• Data

____

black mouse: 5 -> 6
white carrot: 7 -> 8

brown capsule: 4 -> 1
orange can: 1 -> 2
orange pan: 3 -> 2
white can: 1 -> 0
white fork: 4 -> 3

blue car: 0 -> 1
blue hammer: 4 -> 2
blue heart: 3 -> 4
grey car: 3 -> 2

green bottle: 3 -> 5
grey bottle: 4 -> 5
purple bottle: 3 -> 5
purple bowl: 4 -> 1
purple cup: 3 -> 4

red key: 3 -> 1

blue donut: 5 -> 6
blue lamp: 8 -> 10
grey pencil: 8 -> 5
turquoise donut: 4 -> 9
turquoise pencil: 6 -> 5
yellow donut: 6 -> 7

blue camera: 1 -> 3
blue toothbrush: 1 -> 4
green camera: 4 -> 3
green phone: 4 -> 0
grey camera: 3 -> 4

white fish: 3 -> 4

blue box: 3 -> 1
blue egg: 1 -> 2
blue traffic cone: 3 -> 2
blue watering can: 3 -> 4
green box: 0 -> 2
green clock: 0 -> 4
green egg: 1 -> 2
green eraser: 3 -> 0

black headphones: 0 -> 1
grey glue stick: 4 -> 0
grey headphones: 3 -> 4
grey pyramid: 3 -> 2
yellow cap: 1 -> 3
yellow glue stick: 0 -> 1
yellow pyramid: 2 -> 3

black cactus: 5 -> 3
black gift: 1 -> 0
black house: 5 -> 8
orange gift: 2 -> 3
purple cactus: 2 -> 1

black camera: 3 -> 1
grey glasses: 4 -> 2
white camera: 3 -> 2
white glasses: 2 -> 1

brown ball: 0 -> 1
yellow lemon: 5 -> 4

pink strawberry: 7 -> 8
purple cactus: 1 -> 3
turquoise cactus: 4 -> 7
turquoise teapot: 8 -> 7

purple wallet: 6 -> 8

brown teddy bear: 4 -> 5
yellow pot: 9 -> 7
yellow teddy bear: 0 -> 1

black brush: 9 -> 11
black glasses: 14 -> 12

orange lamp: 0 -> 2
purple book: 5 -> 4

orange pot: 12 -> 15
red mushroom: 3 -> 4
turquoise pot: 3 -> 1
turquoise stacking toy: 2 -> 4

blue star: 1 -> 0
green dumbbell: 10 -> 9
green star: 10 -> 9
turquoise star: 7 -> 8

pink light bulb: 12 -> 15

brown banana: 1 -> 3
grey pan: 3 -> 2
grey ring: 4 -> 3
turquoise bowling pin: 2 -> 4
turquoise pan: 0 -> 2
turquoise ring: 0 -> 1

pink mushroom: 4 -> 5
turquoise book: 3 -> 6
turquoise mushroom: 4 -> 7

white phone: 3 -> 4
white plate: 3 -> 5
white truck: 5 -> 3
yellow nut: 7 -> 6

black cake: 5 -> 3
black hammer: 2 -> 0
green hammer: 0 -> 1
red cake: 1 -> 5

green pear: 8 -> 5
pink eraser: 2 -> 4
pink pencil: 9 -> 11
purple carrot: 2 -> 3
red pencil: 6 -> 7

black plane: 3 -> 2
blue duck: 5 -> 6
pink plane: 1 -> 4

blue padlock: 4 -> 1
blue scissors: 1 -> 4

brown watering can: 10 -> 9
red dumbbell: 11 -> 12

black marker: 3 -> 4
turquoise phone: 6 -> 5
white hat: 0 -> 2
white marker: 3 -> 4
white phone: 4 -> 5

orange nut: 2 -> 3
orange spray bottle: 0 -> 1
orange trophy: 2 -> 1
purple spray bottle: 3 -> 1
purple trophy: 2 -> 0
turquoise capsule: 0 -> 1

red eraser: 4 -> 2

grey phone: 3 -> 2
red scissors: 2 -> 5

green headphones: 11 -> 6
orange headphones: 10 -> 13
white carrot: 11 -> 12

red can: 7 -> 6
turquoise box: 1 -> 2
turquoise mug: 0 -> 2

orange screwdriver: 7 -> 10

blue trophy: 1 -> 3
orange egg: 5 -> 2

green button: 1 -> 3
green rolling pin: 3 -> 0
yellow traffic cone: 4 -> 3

____

Would you please repeat exactly the lines above, starting at the line with "red mushroom: 3 -> 4" and stopping at the line with "blue scissors: 1 -> 4", both included?

• Reply to the exercise
red mushroom: 3 -> 4
turquoise pot: 3 -> 1
turquoise stacking toy: 2 -> 4

blue star: 1 -> 0
green dumbbell: 10 -> 9
green star: 10 -> 9
turquoise star: 7 -> 8

pink light bulb: 12 -> 15

brown banana: 1 -> 3
grey pan: 3 -> 2
grey ring: 4 -> 3
turquoise bowling pin: 2 -> 4
turquoise pan: 0 -> 2
turquoise ring: 0 -> 1

pink mushroom: 4 -> 5
turquoise book: 3 -> 6
turquoise mushroom: 4 -> 7

white phone: 3 -> 4
white plate: 3 -> 5
white truck: 5 -> 3
yellow nut: 7 -> 6

black cake: 5 -> 3
black hammer: 2 -> 0
green hammer: 0 -> 1
red cake: 1 -> 5

green pear: 8 -> 5
pink eraser: 2 -> 4
pink pencil: 9 -> 11
purple carrot: 2 -> 3
red pencil: 6 -> 7

black plane: 3 -> 2
blue duck: 5 -> 6
pink plane: 1 -> 4

blue padlock: 4 -> 1
blue scissors: 1 -> 4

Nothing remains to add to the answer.